## Work instruction
In the records below, the line with "tan plate A1" opens the range and the line with "pink tile F6:F7" closes it; print that range exactly and nothing else.

## Data for analysis
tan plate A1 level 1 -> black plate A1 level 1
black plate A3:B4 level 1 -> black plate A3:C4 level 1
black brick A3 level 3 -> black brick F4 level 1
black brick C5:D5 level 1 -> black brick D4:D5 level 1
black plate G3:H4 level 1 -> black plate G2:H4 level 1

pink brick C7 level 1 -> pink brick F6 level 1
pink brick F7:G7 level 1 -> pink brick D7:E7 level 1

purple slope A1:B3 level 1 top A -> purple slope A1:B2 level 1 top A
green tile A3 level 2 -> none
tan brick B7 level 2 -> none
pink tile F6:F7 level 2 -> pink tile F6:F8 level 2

==

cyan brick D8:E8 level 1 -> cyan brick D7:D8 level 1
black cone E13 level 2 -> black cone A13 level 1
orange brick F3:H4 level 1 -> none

## The completed task
tan plate A1 level 1 -> black plate A1 level 1
black plate A3:B4 level 1 -> black plate A3:C4 level 1
black brick A3 level 3 -> black brick F4 level 1
black brick C5:D5 level 1 -> black brick D4:D5 level 1
black plate G3:H4 level 1 -> black plate G2:H4 level 1

pink brick C7 level 1 -> pink brick F6 level 1
pink brick F7:G7 level 1 -> pink brick D7:E7 level 1

purple slope A1:B3 level 1 top A -> purple slope A1:B2 level 1 top A
green tile A3 level 2 -> none
tan brick B7 level 2 -> none
pink tile F6:F7 level 2 -> pink tile F6:F8 level 2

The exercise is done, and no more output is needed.